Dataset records
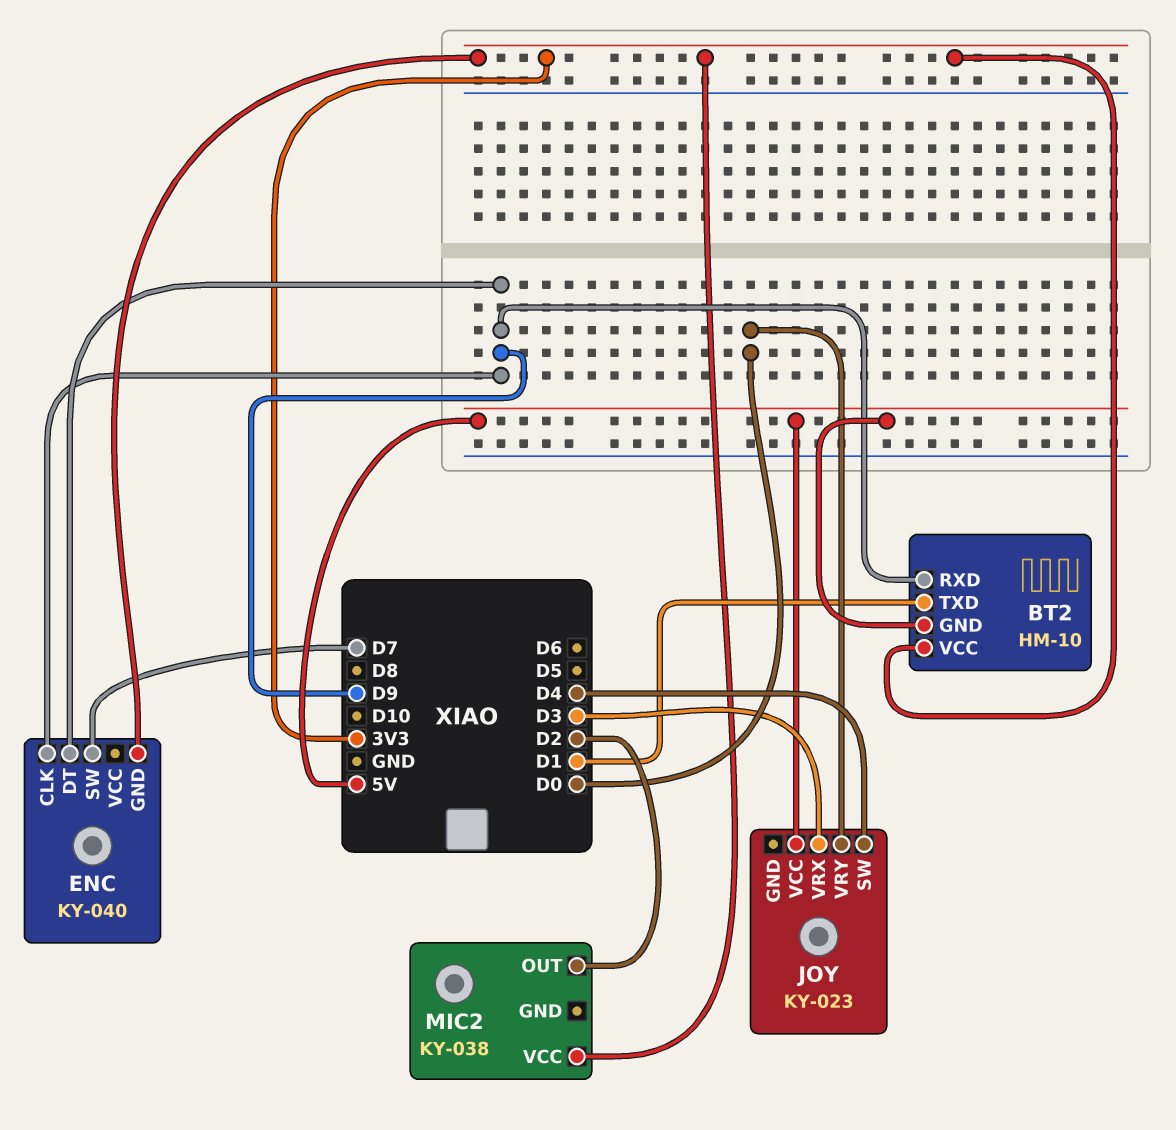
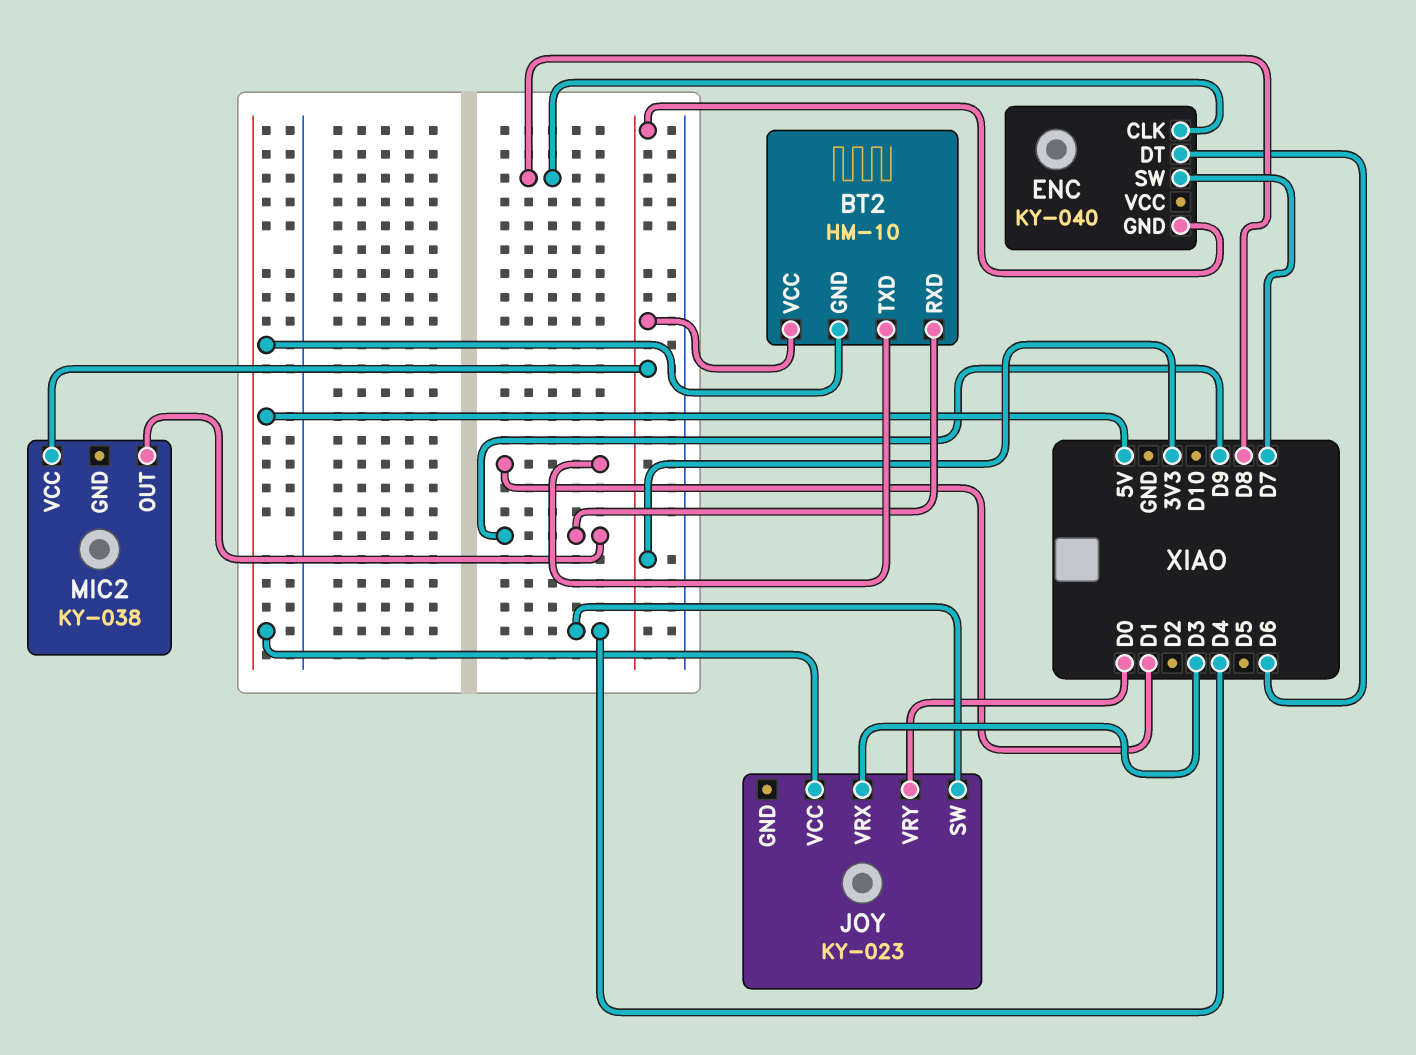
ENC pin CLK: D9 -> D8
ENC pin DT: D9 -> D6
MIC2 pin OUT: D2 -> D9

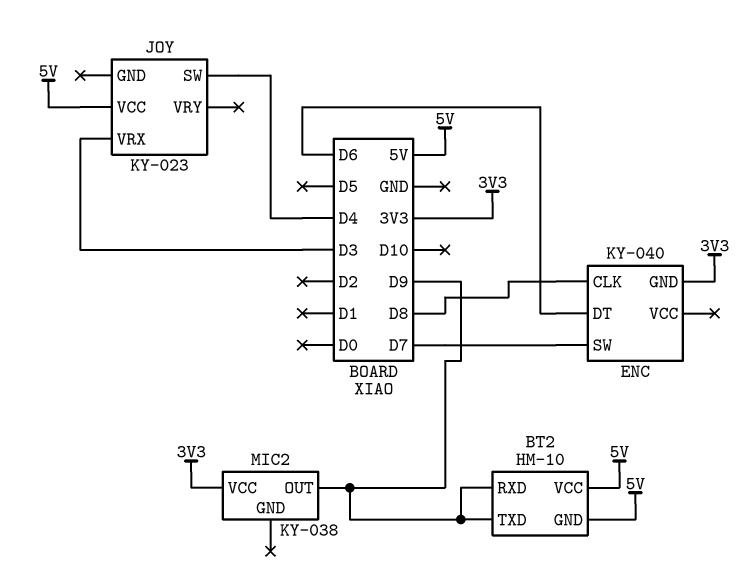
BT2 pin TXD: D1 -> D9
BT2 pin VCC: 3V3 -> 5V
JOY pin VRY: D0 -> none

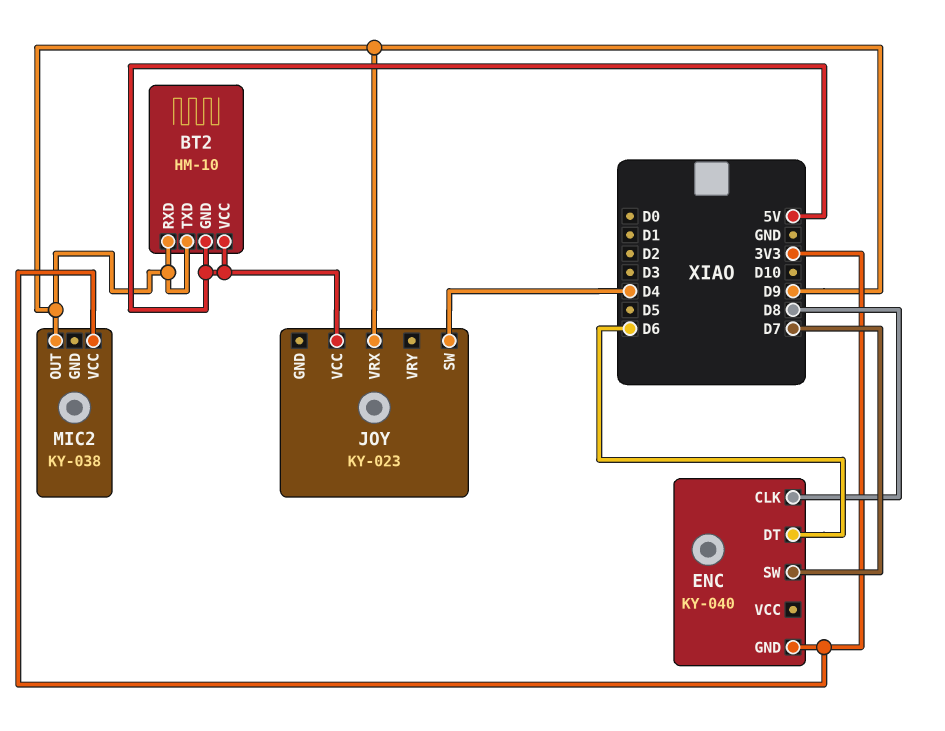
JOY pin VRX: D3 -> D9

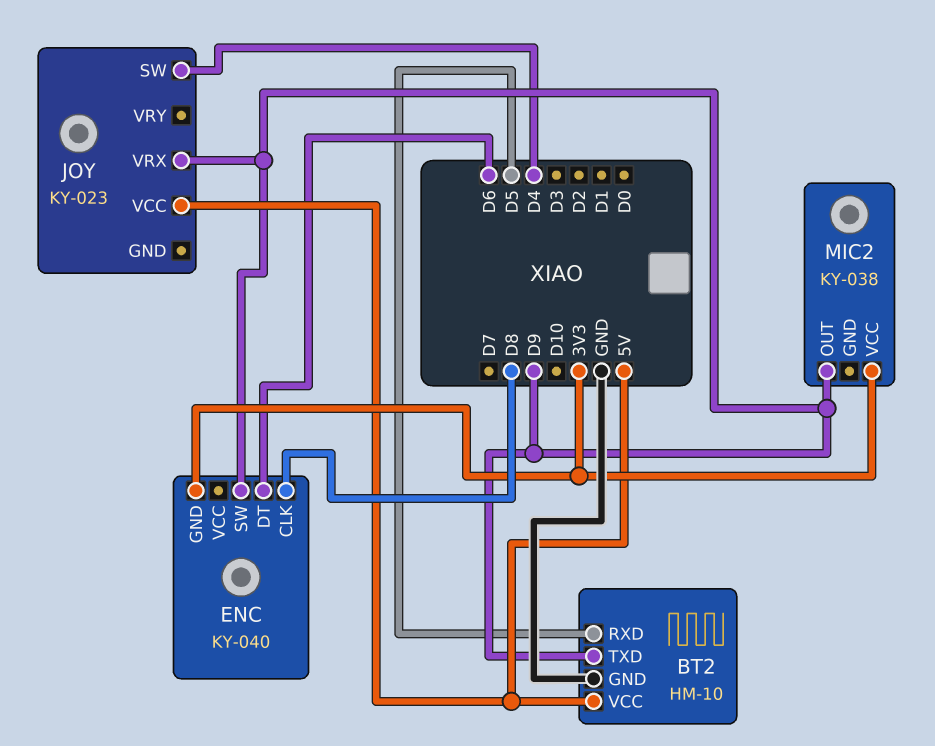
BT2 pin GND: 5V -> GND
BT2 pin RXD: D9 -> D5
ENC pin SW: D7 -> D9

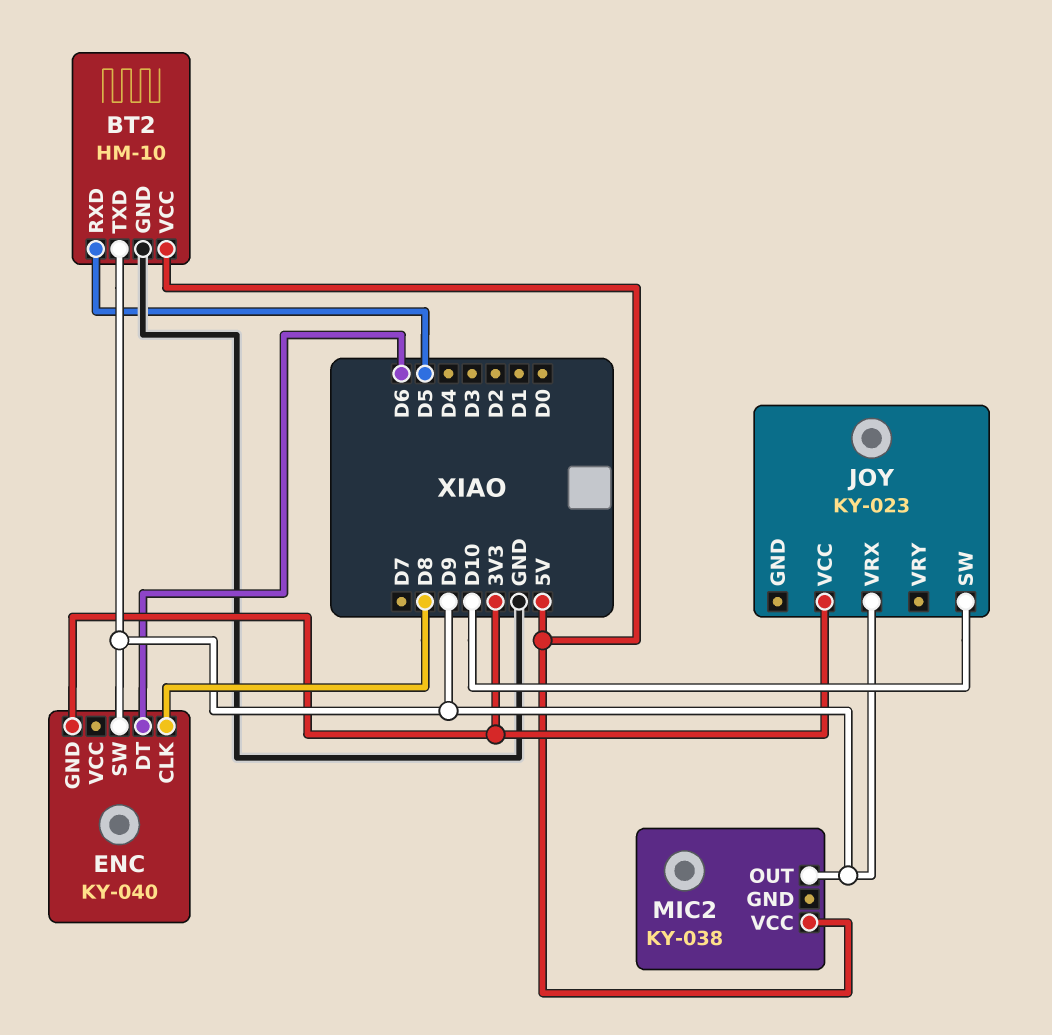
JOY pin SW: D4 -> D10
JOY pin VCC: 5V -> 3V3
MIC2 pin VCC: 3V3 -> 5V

...

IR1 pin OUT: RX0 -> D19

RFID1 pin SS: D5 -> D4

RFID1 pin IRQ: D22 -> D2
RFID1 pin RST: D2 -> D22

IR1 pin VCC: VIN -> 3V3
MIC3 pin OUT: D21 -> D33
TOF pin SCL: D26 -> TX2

**Exercise aim**: Pictures aside, print exactly the lines above starting with the one containing "ENC pin CLK: D9 -> D8" and going on through the one containing "MIC2 pin VCC: 3V3 -> 5V".

**Exercise result**:
ENC pin CLK: D9 -> D8
ENC pin DT: D9 -> D6
MIC2 pin OUT: D2 -> D9

BT2 pin TXD: D1 -> D9
BT2 pin VCC: 3V3 -> 5V
JOY pin VRY: D0 -> none

JOY pin VRX: D3 -> D9

BT2 pin GND: 5V -> GND
BT2 pin RXD: D9 -> D5
ENC pin SW: D7 -> D9

JOY pin SW: D4 -> D10
JOY pin VCC: 5V -> 3V3
MIC2 pin VCC: 3V3 -> 5V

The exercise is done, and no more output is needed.